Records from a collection
============

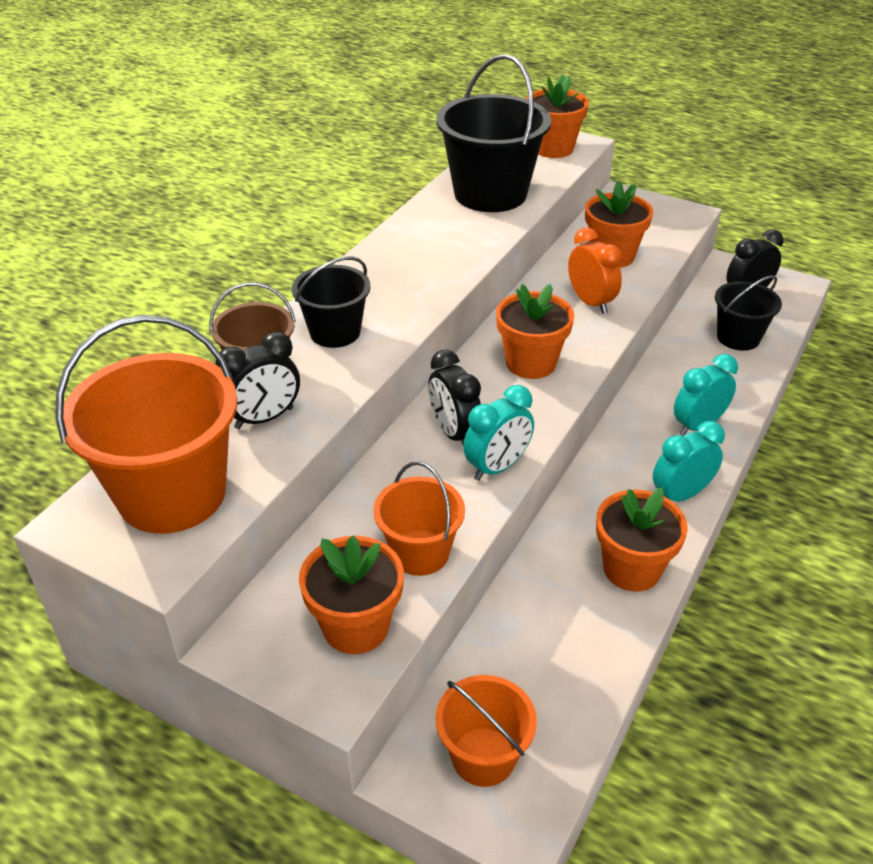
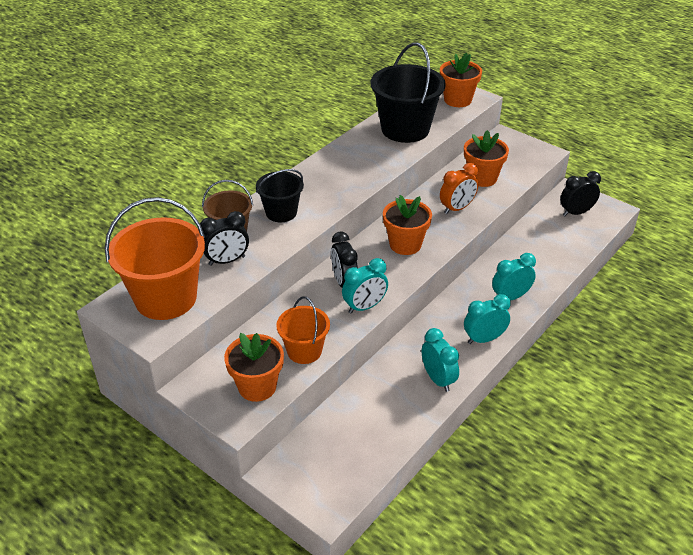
camera: 10 degrees right, 0 degrees up
(483, 756) = (318, 470): orange bucket -> none
(590, 302) = (457, 208): orange clock -> orange clock turned 75 degrees clockwise
(632, 569) = (438, 379): orange flower pot -> turquoise clock
(738, 337) = (559, 242): black bucket -> none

============

(What is needed) In the entries, how many lines include the string "orange"? Only the number should be given.

(Written reply) 3